▸ **ABOUT THIS TASK**
Determine the number of lines below that contain "their". Write nothing but that number.

▸ **INPUT**

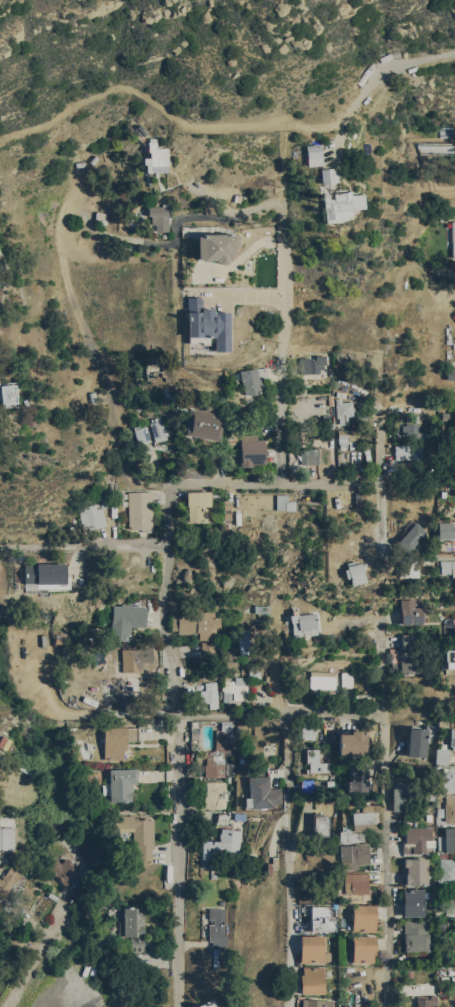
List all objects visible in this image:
road: (399, 72)
road: (168, 111)
road: (346, 123)
building: (313, 154)
building: (155, 157)
building: (327, 174)
road: (273, 203)
building: (341, 205)
building: (157, 218)
road: (174, 233)
building: (453, 237)
building: (215, 246)
building: (207, 323)
road: (285, 335)
road: (114, 355)
building: (450, 373)
building: (251, 379)
building: (7, 395)
building: (342, 411)
building: (202, 424)
building: (156, 428)
building: (411, 430)
building: (141, 434)
building: (346, 437)
building: (252, 450)
building: (408, 452)
building: (308, 455)
road: (382, 472)
road: (163, 489)
road: (278, 489)
building: (283, 502)
building: (197, 505)
building: (138, 510)
building: (90, 516)
building: (445, 530)
building: (410, 536)
road: (86, 546)
building: (407, 567)
building: (447, 567)
building: (353, 572)
building: (43, 573)
road: (171, 605)
building: (409, 612)
building: (125, 619)
building: (195, 623)
building: (303, 624)
building: (242, 641)
building: (208, 648)
building: (409, 652)
building: (135, 658)
building: (449, 658)
building: (320, 679)
building: (346, 679)
building: (234, 688)
building: (207, 693)
road: (287, 715)
road: (88, 716)
road: (386, 718)
road: (283, 719)
building: (452, 737)
building: (118, 740)
building: (417, 741)
building: (353, 742)
building: (220, 752)
building: (442, 755)
building: (316, 761)
building: (358, 778)
building: (448, 779)
building: (122, 783)
building: (306, 785)
building: (263, 793)
building: (216, 794)
building: (401, 796)
building: (450, 808)
building: (365, 819)
building: (320, 825)
building: (57, 829)
building: (138, 834)
building: (350, 835)
building: (6, 837)
building: (450, 839)
building: (419, 840)
building: (223, 845)
building: (354, 855)
road: (178, 862)
building: (63, 870)
building: (416, 871)
building: (447, 871)
building: (8, 880)
road: (288, 881)
building: (356, 882)
road: (387, 883)
building: (0, 902)
building: (414, 902)
building: (451, 903)
building: (364, 917)
building: (322, 918)
building: (134, 926)
building: (441, 926)
building: (218, 928)
building: (417, 935)
building: (454, 938)
building: (311, 948)
building: (364, 948)
road: (33, 959)
building: (311, 980)
building: (427, 1000)
building: (211, 1003)
building: (316, 1003)

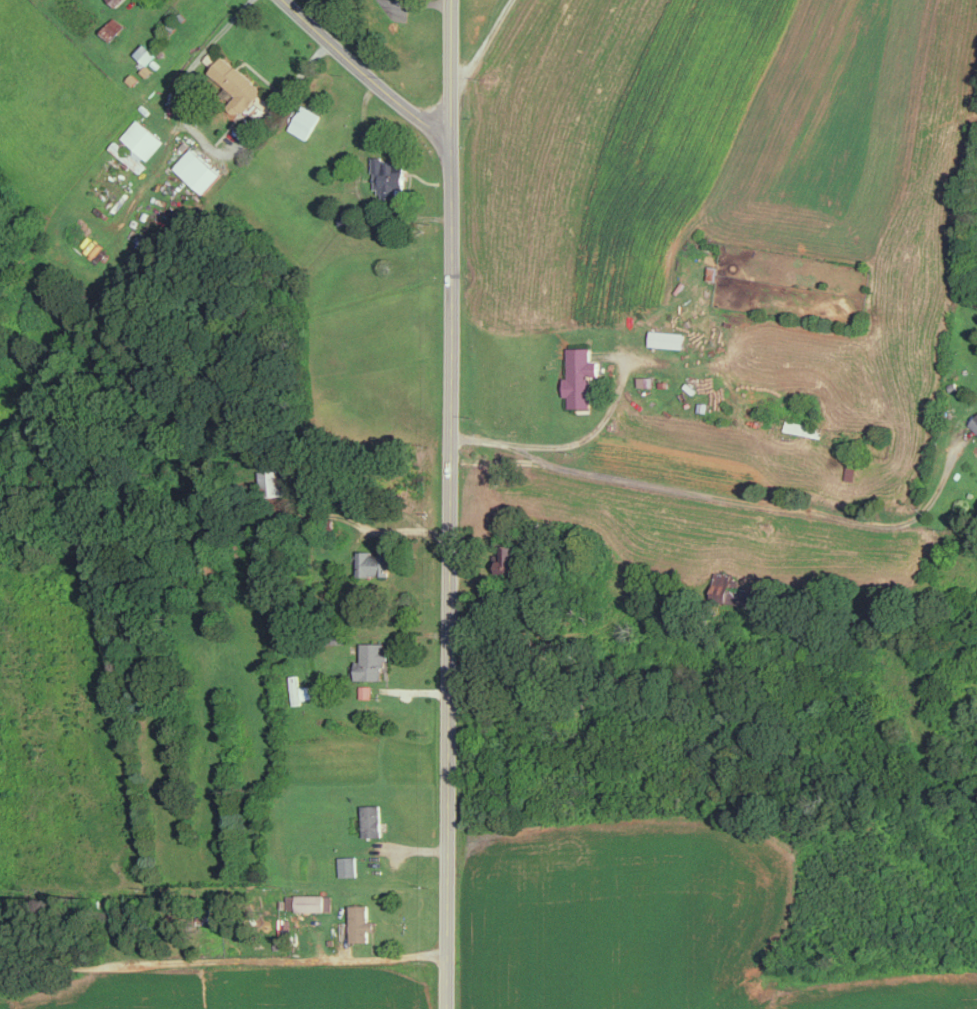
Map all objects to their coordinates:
building: (117, 1)
building: (113, 28)
road: (486, 43)
building: (147, 69)
road: (364, 70)
building: (238, 83)
building: (305, 121)
road: (205, 142)
building: (138, 144)
building: (199, 169)
building: (391, 177)
building: (669, 338)
building: (581, 376)
building: (647, 380)
building: (975, 421)
building: (803, 427)
road: (563, 444)
road: (530, 453)
building: (276, 481)
road: (723, 498)
road: (450, 504)
road: (373, 530)
building: (512, 559)
building: (373, 563)
building: (735, 590)
building: (373, 661)
building: (366, 691)
building: (372, 820)
building: (348, 865)
building: (310, 902)
building: (361, 923)
road: (222, 960)

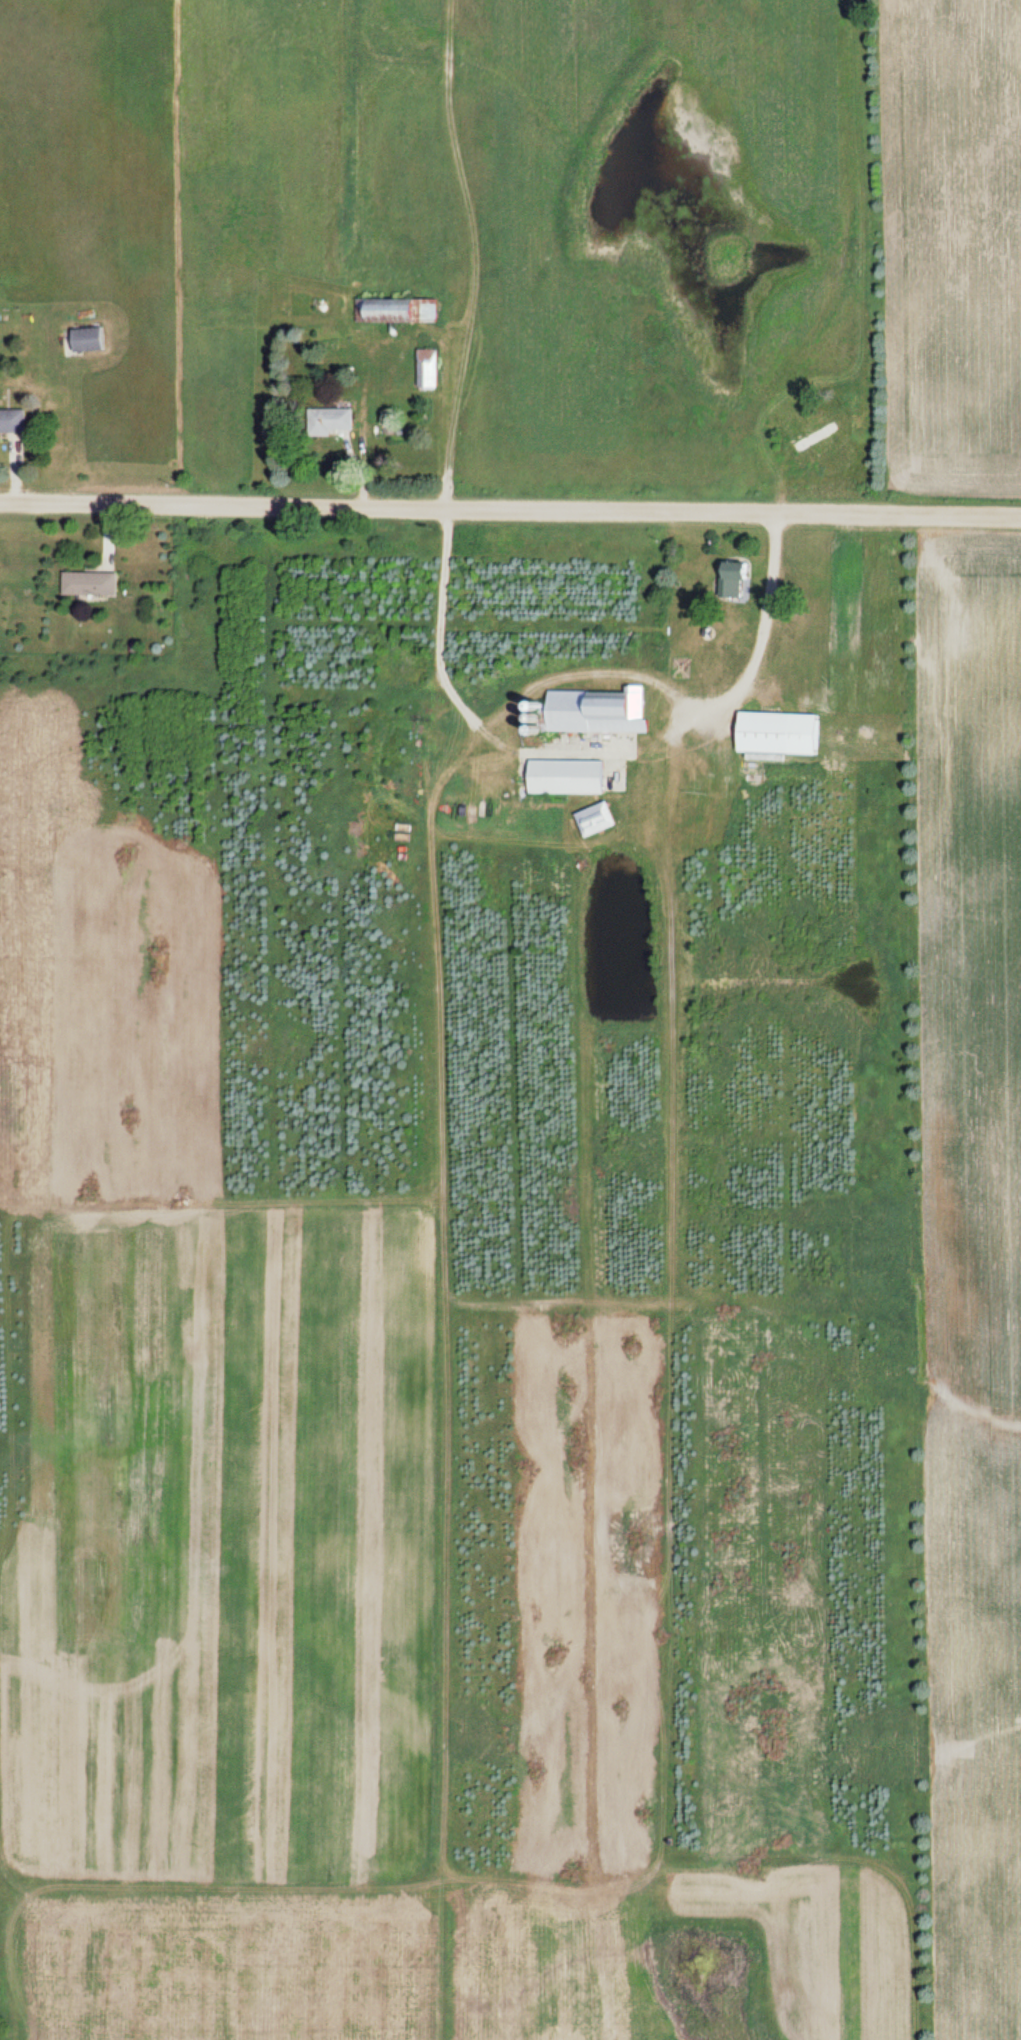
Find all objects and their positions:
building: (394, 309)
building: (84, 338)
building: (425, 367)
building: (328, 420)
building: (11, 421)
building: (813, 435)
road: (510, 507)
building: (731, 578)
building: (86, 582)
building: (594, 710)
building: (776, 732)
building: (564, 776)
building: (593, 818)

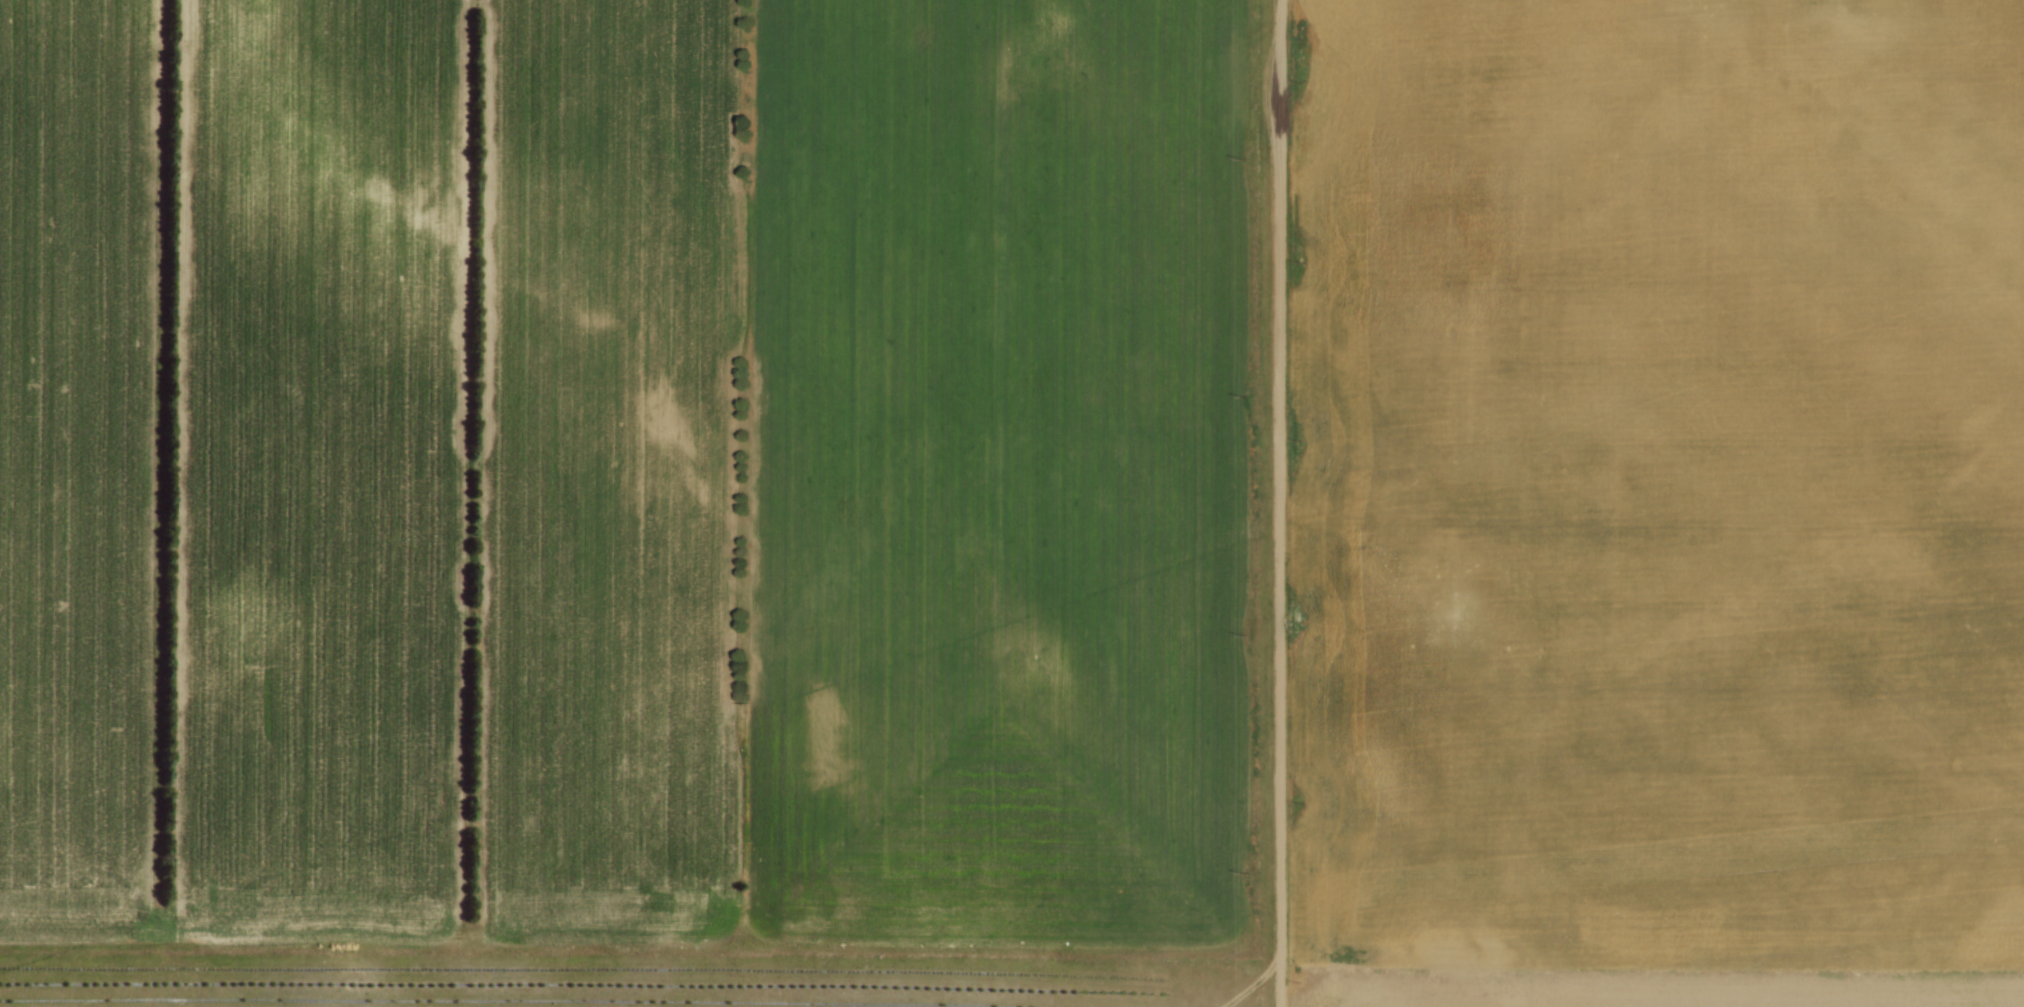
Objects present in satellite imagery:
crop: (629, 473)
road: (1277, 503)
crop: (1659, 504)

▸ **EXPECTED OUTPUT**
2